--- Information shown ---
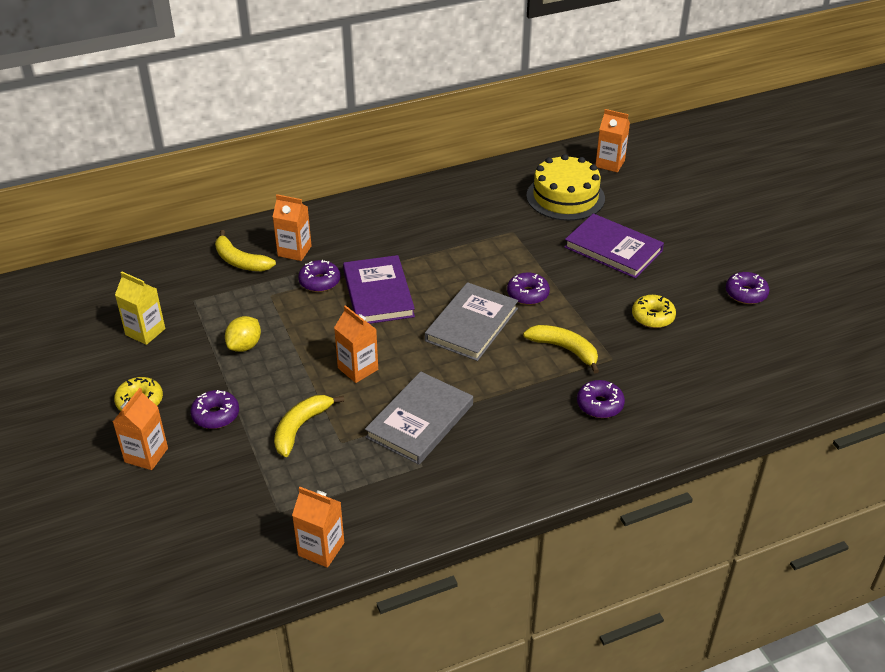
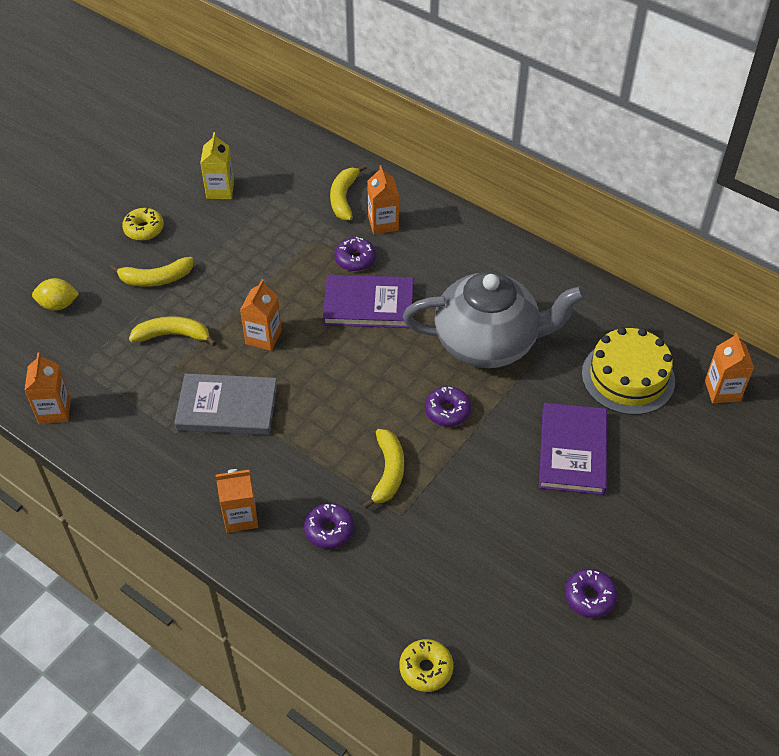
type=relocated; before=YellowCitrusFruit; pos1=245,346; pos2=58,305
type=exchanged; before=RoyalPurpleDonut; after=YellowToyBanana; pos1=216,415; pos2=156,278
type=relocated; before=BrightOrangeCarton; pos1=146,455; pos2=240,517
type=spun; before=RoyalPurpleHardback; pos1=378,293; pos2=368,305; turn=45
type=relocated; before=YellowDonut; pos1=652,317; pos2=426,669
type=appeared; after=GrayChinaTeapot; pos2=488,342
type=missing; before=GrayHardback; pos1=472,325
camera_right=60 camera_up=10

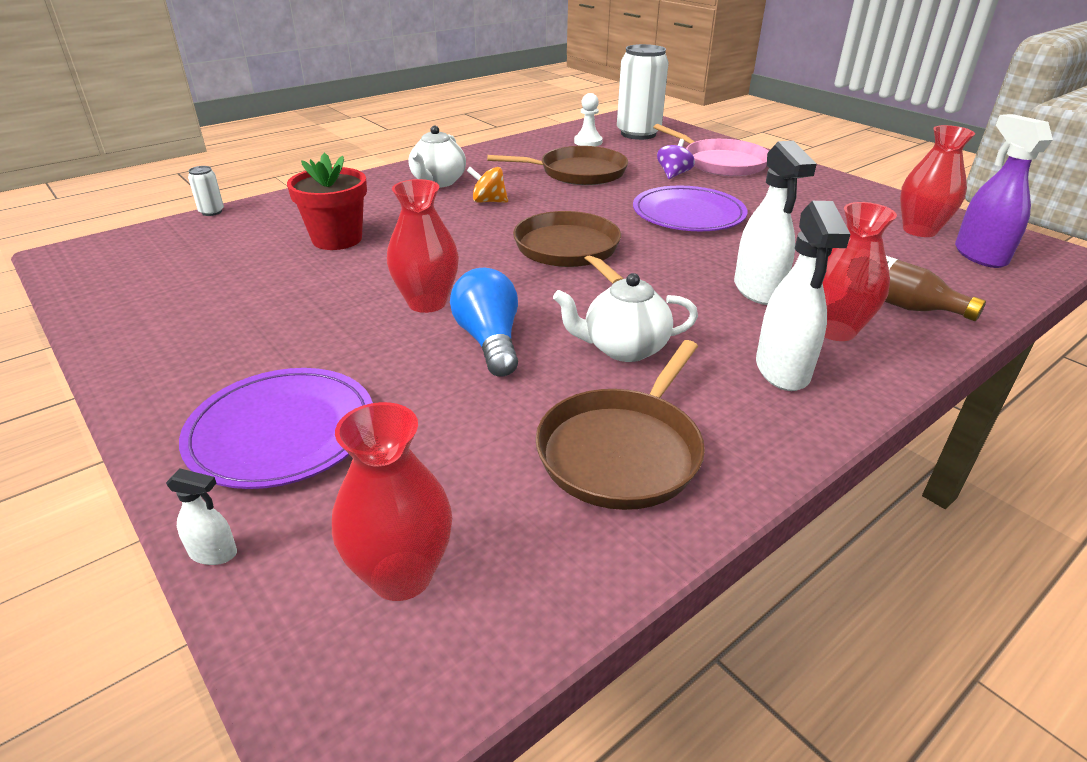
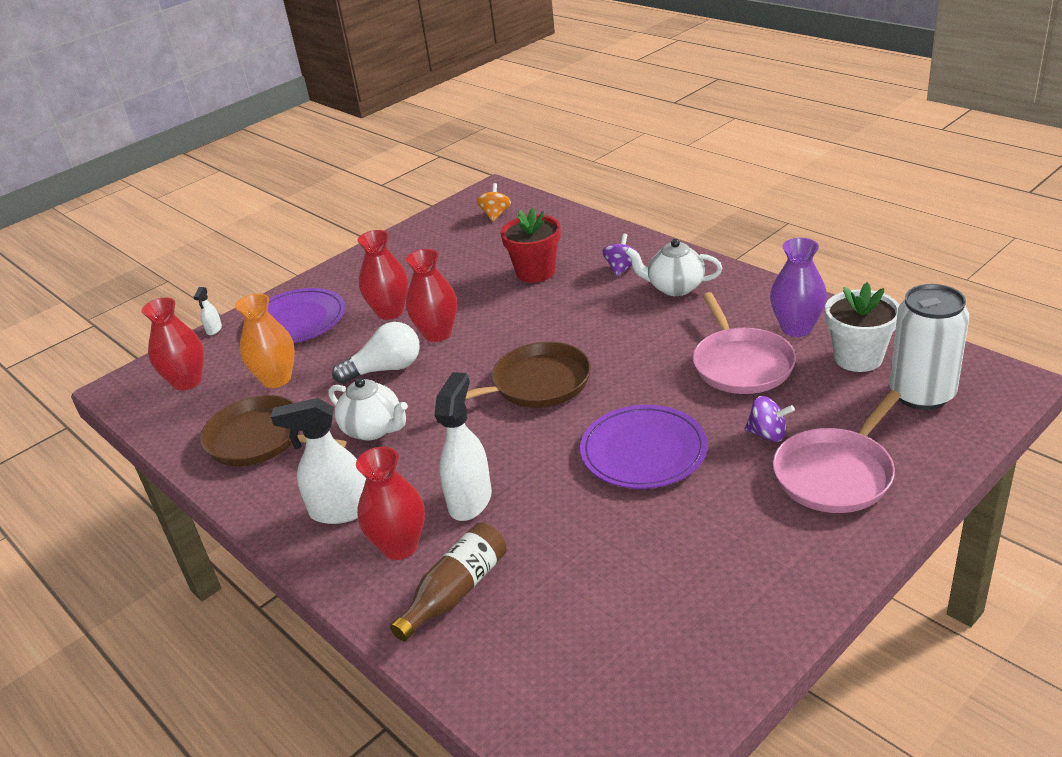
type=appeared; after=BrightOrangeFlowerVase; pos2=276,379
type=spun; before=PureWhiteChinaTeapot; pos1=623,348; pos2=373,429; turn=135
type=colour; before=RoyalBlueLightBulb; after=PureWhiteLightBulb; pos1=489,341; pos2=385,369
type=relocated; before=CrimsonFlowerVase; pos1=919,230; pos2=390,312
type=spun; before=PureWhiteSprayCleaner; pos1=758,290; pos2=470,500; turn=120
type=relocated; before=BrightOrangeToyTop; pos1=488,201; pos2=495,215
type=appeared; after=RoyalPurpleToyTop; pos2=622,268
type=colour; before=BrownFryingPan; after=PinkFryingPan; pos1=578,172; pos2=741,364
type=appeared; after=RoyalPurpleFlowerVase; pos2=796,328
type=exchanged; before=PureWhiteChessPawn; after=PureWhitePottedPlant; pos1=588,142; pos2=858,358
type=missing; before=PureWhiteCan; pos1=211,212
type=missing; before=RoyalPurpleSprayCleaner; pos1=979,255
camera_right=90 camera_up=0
---
Assignment:
What you print must match the entries exactly, except that no pictures appear.

Task answer:
type=relocated; before=YellowCitrusFruit; pos1=245,346; pos2=58,305
type=exchanged; before=RoyalPurpleDonut; after=YellowToyBanana; pos1=216,415; pos2=156,278
type=relocated; before=BrightOrangeCarton; pos1=146,455; pos2=240,517
type=spun; before=RoyalPurpleHardback; pos1=378,293; pos2=368,305; turn=45
type=relocated; before=YellowDonut; pos1=652,317; pos2=426,669
type=appeared; after=GrayChinaTeapot; pos2=488,342
type=missing; before=GrayHardback; pos1=472,325
camera_right=60 camera_up=10

type=appeared; after=BrightOrangeFlowerVase; pos2=276,379
type=spun; before=PureWhiteChinaTeapot; pos1=623,348; pos2=373,429; turn=135
type=colour; before=RoyalBlueLightBulb; after=PureWhiteLightBulb; pos1=489,341; pos2=385,369
type=relocated; before=CrimsonFlowerVase; pos1=919,230; pos2=390,312
type=spun; before=PureWhiteSprayCleaner; pos1=758,290; pos2=470,500; turn=120
type=relocated; before=BrightOrangeToyTop; pos1=488,201; pos2=495,215
type=appeared; after=RoyalPurpleToyTop; pos2=622,268
type=colour; before=BrownFryingPan; after=PinkFryingPan; pos1=578,172; pos2=741,364
type=appeared; after=RoyalPurpleFlowerVase; pos2=796,328
type=exchanged; before=PureWhiteChessPawn; after=PureWhitePottedPlant; pos1=588,142; pos2=858,358
type=missing; before=PureWhiteCan; pos1=211,212
type=missing; before=RoyalPurpleSprayCleaner; pos1=979,255
camera_right=90 camera_up=0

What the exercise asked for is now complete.